• _Task brief_:
Restate word for word only the lines running from the one with "pink square: (47, 44) -> (93, 80), moved" to the end of the data, both ends included. Omit any pictures.

━━━━━ Supplied data ━━━━━

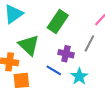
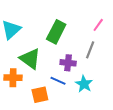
orange square: (21, 80) -> (40, 95), moved

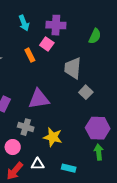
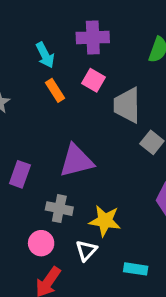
cyan arrow: (24, 23) -> (45, 55), moved
pink square: (47, 44) -> (93, 80), moved
white triangle: (38, 164) -> (86, 250), moved, turned -40

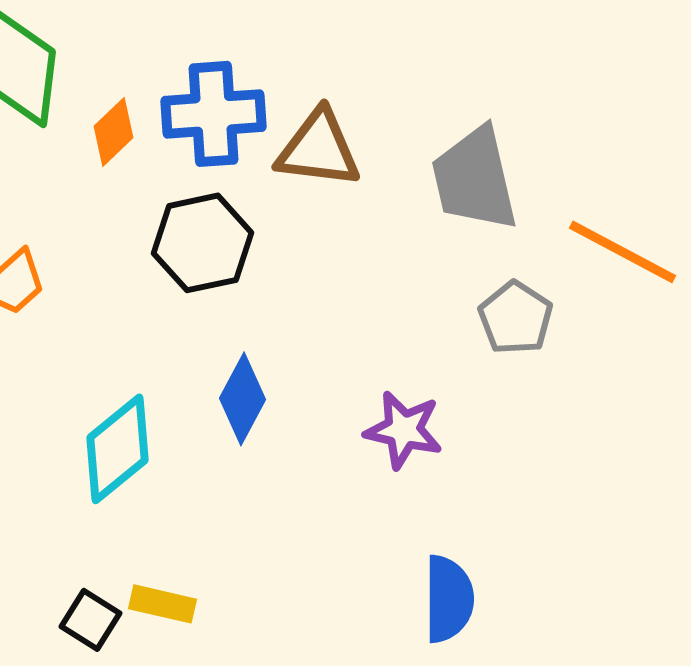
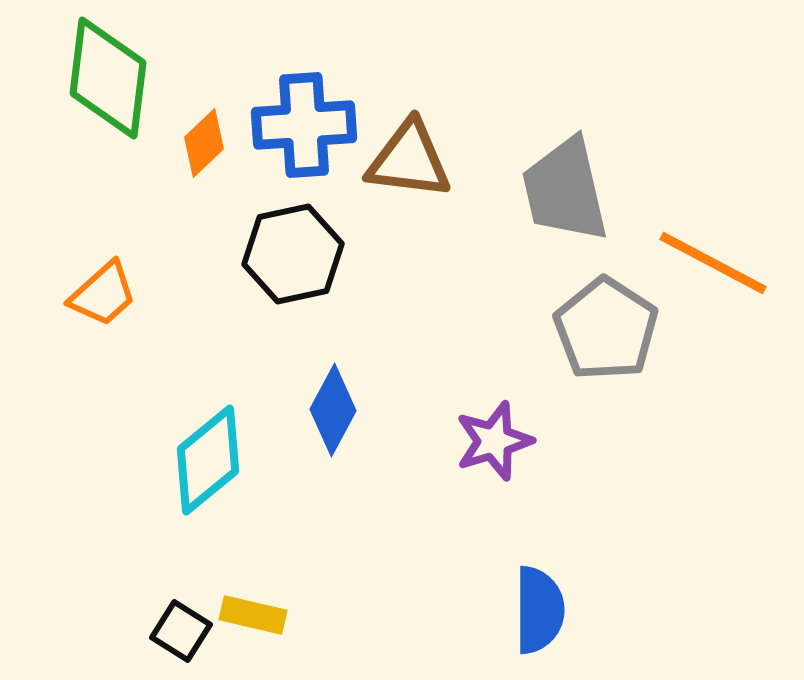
gray pentagon: (516, 318) -> (606, 329), size x1.4
purple star: (404, 430) -> (494, 441), turned -30

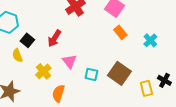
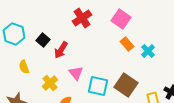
black square: (27, 40) -> (43, 40), moved
cyan cross: (150, 40) -> (148, 51), moved
cyan square: (91, 74) -> (98, 86), size x1.5

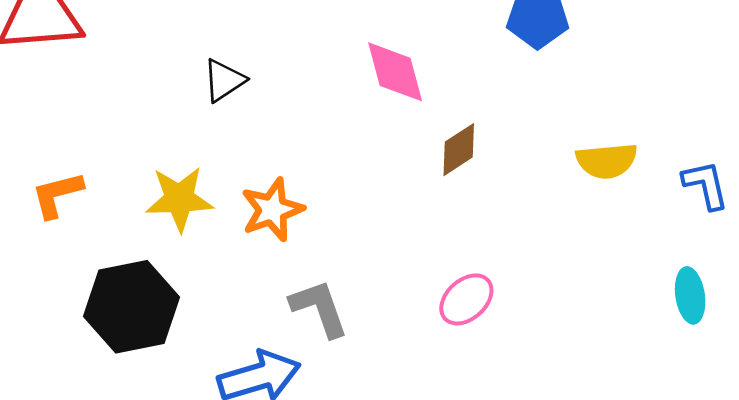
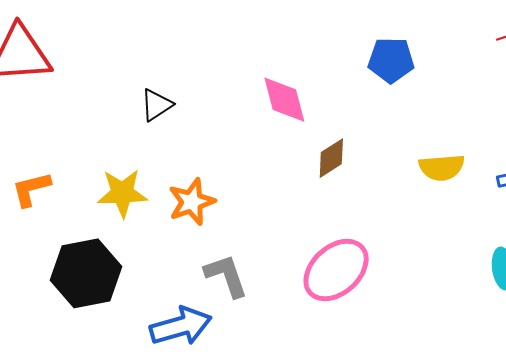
pink ellipse: (466, 299) -> (336, 270), size x1.6

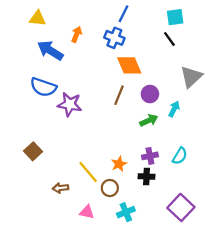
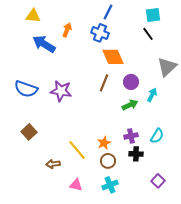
blue semicircle: (43, 87) -> (26, 89), moved
black cross: (146, 177) -> (136, 154), moved
brown circle: (110, 188) -> (108, 161), moved
purple square: (181, 207) -> (158, 181), size x0.6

━━━━━

• _Written answer_:
pink square: (47, 44) -> (93, 80), moved
white triangle: (38, 164) -> (86, 250), moved, turned -40

gray pentagon: (516, 318) -> (606, 329), size x1.4
purple star: (404, 430) -> (494, 441), turned -30

black square: (27, 40) -> (43, 40), moved
cyan cross: (150, 40) -> (148, 51), moved
cyan square: (91, 74) -> (98, 86), size x1.5

pink ellipse: (466, 299) -> (336, 270), size x1.6

blue semicircle: (43, 87) -> (26, 89), moved
black cross: (146, 177) -> (136, 154), moved
brown circle: (110, 188) -> (108, 161), moved
purple square: (181, 207) -> (158, 181), size x0.6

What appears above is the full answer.